• [Your goal]
Exactly as given, repeat all of the entries.

• [Data for the task]
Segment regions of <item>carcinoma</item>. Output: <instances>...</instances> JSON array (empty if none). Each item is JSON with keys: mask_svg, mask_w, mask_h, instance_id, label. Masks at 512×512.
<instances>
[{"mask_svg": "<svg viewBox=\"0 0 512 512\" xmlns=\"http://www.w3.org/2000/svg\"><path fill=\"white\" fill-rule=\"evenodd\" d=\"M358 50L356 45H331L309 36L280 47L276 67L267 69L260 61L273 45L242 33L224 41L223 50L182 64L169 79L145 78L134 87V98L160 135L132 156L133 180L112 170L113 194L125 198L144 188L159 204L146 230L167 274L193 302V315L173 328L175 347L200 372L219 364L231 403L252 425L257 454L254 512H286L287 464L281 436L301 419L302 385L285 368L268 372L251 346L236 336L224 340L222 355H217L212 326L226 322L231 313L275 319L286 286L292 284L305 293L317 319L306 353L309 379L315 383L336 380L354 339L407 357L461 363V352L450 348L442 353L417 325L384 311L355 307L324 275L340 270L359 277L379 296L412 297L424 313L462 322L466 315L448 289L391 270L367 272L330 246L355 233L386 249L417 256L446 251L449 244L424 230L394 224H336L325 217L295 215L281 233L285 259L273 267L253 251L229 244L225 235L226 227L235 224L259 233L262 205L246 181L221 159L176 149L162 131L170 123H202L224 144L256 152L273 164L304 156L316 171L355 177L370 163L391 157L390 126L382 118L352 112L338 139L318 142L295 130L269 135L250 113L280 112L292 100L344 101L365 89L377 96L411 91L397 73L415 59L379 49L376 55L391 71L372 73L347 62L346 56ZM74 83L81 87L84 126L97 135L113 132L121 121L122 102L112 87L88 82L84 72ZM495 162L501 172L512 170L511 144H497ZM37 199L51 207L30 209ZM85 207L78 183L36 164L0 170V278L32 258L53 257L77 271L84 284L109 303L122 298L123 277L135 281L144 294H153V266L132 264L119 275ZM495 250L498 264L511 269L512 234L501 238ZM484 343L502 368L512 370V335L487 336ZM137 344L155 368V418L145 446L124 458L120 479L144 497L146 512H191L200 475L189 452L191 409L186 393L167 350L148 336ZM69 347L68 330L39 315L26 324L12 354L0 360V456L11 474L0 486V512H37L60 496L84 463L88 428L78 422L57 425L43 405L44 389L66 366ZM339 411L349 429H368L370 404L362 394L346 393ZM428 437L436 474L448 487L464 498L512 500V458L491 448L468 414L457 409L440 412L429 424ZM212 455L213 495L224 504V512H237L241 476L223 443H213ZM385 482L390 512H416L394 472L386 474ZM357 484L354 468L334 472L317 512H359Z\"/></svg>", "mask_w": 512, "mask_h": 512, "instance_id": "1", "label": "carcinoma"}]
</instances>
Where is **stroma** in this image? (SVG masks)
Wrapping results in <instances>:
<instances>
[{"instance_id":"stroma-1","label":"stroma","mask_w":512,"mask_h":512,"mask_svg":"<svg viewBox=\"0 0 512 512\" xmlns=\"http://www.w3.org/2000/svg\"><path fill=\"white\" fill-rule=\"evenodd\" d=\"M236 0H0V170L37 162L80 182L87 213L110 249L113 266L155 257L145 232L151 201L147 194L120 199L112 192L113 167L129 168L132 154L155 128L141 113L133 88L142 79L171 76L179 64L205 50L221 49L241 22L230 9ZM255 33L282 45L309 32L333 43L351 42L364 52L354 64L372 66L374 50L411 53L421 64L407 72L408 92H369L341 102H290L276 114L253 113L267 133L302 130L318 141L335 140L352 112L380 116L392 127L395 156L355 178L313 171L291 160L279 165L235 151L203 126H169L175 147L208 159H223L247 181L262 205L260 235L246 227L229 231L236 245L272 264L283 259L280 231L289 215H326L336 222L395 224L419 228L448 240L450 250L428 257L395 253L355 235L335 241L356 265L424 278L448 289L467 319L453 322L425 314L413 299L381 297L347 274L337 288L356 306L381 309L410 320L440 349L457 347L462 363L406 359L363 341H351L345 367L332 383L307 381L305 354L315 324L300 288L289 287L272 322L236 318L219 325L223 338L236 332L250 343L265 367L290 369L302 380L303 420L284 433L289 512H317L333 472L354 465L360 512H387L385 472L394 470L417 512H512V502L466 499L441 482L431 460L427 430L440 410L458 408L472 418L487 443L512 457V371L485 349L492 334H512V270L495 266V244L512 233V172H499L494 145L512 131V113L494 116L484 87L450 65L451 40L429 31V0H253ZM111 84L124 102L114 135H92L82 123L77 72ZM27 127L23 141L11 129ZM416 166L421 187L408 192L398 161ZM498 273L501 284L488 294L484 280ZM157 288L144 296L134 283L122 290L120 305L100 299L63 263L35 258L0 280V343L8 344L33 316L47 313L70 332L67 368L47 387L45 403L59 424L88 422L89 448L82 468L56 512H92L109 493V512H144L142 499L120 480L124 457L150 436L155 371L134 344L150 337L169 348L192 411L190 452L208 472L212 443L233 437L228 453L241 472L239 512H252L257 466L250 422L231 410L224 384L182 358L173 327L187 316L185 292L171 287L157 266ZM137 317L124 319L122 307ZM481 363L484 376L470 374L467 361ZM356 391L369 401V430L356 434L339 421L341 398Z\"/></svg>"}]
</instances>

• [Exercise result]
Segment regions of <item>carcinoma</item>. Output: <instances>...</instances> JSON array (empty if none). Each item is JSON with keys: mask_svg, mask_w, mask_h, instance_id, label. Masks at 512×512.
<instances>
[{"mask_svg": "<svg viewBox=\"0 0 512 512\" xmlns=\"http://www.w3.org/2000/svg\"><path fill=\"white\" fill-rule=\"evenodd\" d=\"M358 50L356 45H331L309 36L280 47L276 67L267 69L260 61L273 45L242 33L224 41L223 50L182 64L169 79L145 78L134 87V98L160 135L132 156L133 180L112 170L113 194L125 198L144 188L159 204L146 230L167 274L193 302V315L173 328L175 347L200 372L219 364L231 403L252 425L257 454L254 512H286L287 464L281 436L301 419L302 385L285 368L268 372L251 346L236 336L224 340L222 355H217L212 326L226 322L231 313L275 319L286 286L292 284L305 293L317 319L306 353L309 379L315 383L336 380L354 339L407 357L461 363V352L450 348L442 353L417 325L384 311L355 307L324 275L340 270L359 277L379 296L412 297L424 313L462 322L466 315L448 289L391 270L367 272L330 246L355 233L386 249L417 256L446 251L449 244L424 230L394 224H336L325 217L295 215L281 233L285 259L273 267L253 251L229 244L225 235L226 227L235 224L259 233L262 205L246 181L221 159L176 149L162 131L170 123H202L224 144L256 152L273 164L304 156L316 171L355 177L370 163L391 157L390 126L382 118L352 112L338 139L318 142L295 130L269 135L250 113L280 112L292 100L344 101L365 89L377 96L411 91L397 73L415 59L379 49L376 55L391 71L372 73L347 62L346 56ZM74 83L81 87L84 126L97 135L113 132L121 121L122 102L112 87L88 82L84 72ZM495 162L501 172L512 170L511 144H497ZM37 199L51 207L30 209ZM85 207L78 183L36 164L0 170V278L32 258L53 257L77 271L84 284L109 303L122 298L123 277L135 281L144 294H153V266L132 264L119 275ZM495 250L498 264L511 269L512 234L501 238ZM484 343L502 368L512 370V335L487 336ZM137 344L155 368V418L145 446L124 458L120 479L144 497L146 512H191L200 475L189 452L191 409L186 393L167 350L148 336ZM69 347L68 330L39 315L26 324L12 354L0 360V456L11 474L0 486V512H37L60 496L84 463L88 428L78 422L57 425L43 405L44 389L66 366ZM339 411L349 429H368L370 404L362 394L346 393ZM428 437L436 474L448 487L464 498L512 500V458L491 448L468 414L457 409L440 412L429 424ZM212 455L213 495L224 504V512H237L241 476L223 443H213ZM385 482L390 512H416L394 472L386 474ZM357 484L354 468L334 472L317 512H359Z\"/></svg>", "mask_w": 512, "mask_h": 512, "instance_id": "1", "label": "carcinoma"}]
</instances>
Where is **stroma** in this image? (SVG masks)
Wrapping results in <instances>:
<instances>
[{"instance_id":"stroma-1","label":"stroma","mask_w":512,"mask_h":512,"mask_svg":"<svg viewBox=\"0 0 512 512\" xmlns=\"http://www.w3.org/2000/svg\"><path fill=\"white\" fill-rule=\"evenodd\" d=\"M236 0H0V170L37 162L80 182L87 213L110 249L113 266L155 257L145 232L151 201L147 194L120 199L112 192L113 167L129 168L132 154L155 128L141 113L133 88L142 79L171 76L179 64L205 50L221 49L241 22L230 9ZM255 33L282 45L309 32L333 43L351 42L364 52L354 64L372 66L374 50L411 53L421 64L407 72L408 92H369L341 102H290L276 114L253 113L267 133L302 130L318 141L335 140L352 112L380 116L392 127L395 156L355 178L313 171L291 160L279 165L235 151L203 126H169L175 147L208 159H223L247 181L262 205L260 235L246 227L229 231L236 245L272 264L283 259L280 231L289 215H326L336 222L395 224L419 228L448 240L450 250L428 257L395 253L355 235L335 241L356 265L424 278L448 289L467 319L453 322L425 314L413 299L381 297L347 274L337 288L356 306L381 309L410 320L440 349L457 347L462 363L406 359L363 341H351L345 367L332 383L307 381L305 354L315 324L300 288L289 287L272 322L236 318L219 325L223 338L236 332L250 343L265 367L290 369L302 380L303 420L284 433L289 512H317L333 472L354 465L360 512H387L385 472L394 470L417 512H512V502L466 499L441 482L431 460L427 430L440 410L458 408L472 418L487 443L512 457V371L485 349L492 334H512V270L495 266V244L512 233V172H499L494 145L512 131V113L494 116L484 87L450 65L451 40L429 31V0H253ZM111 84L124 102L114 135H92L82 123L77 72ZM27 127L23 141L11 129ZM416 166L421 187L408 192L398 161ZM498 273L501 284L488 294L484 280ZM157 288L144 296L134 283L122 290L120 305L100 299L63 263L35 258L0 280V343L8 344L33 316L47 313L70 332L67 368L47 387L45 403L59 424L88 422L89 448L82 468L56 512H92L109 493V512H144L142 499L120 480L124 457L150 436L155 371L134 344L150 337L169 348L192 411L190 452L208 472L212 443L233 437L228 453L241 472L239 512H252L257 466L250 422L231 410L224 384L182 358L173 327L187 316L185 292L171 287L157 266ZM137 317L124 319L122 307ZM481 363L484 376L470 374L467 361ZM356 391L369 401V430L356 434L339 421L341 398Z\"/></svg>"}]
</instances>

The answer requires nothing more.